= Beginning of Section =

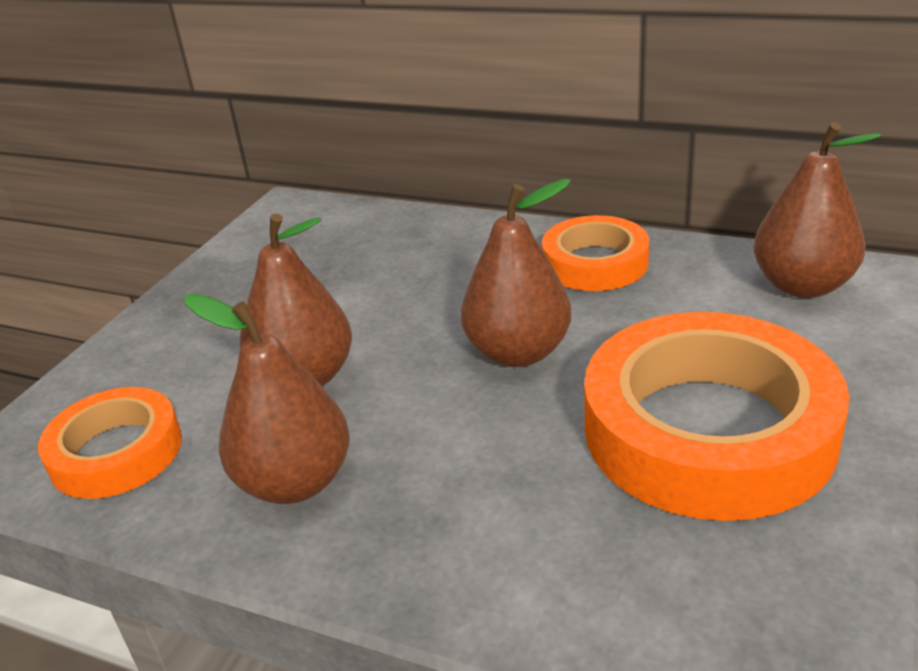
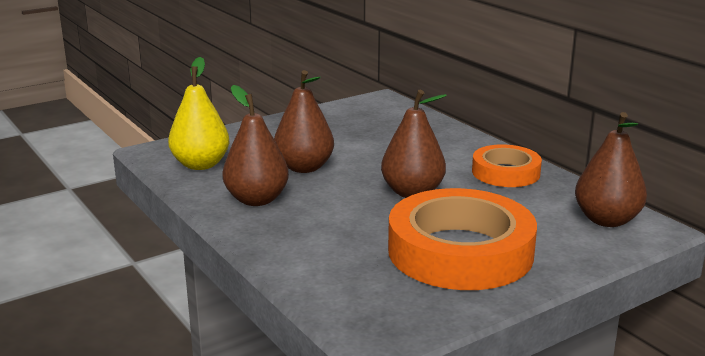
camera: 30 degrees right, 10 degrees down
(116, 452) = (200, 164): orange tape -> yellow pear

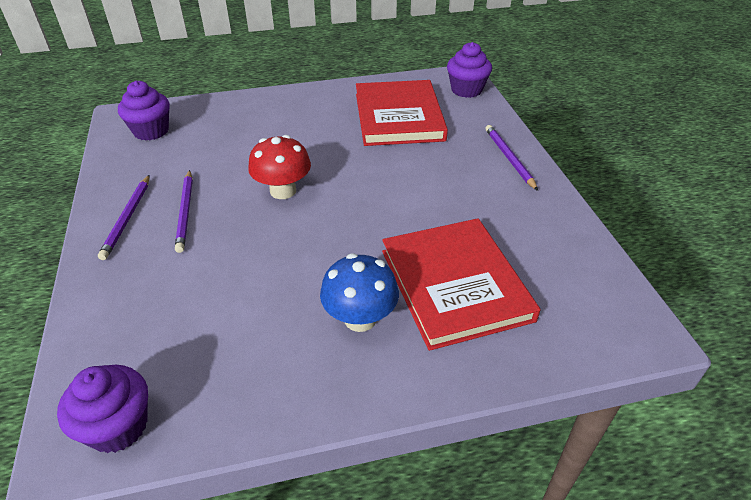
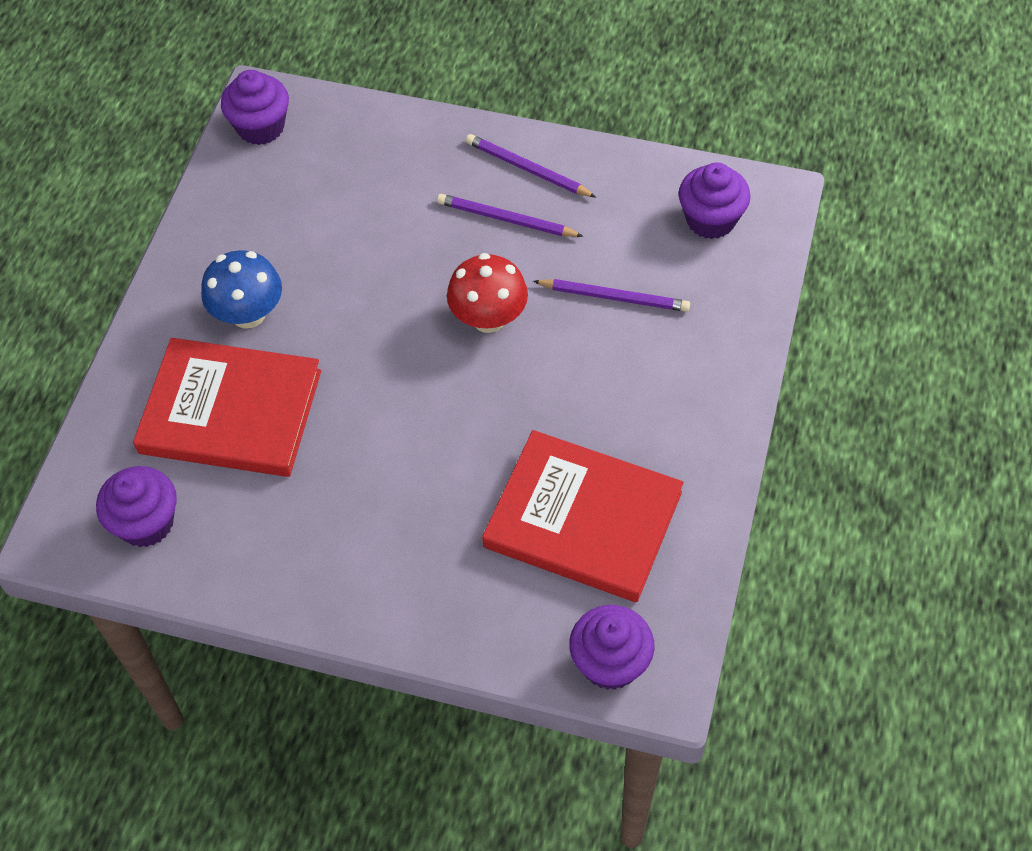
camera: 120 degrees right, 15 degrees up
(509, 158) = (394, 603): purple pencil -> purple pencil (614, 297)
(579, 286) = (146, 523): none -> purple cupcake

= End of Section =

Aim of the task: The only output should be the lines from the one containing "(509, 158) = (394, 603): purple" through the final line of the material above, copied exactly.

Exercise response:
(509, 158) = (394, 603): purple pencil -> purple pencil (614, 297)
(579, 286) = (146, 523): none -> purple cupcake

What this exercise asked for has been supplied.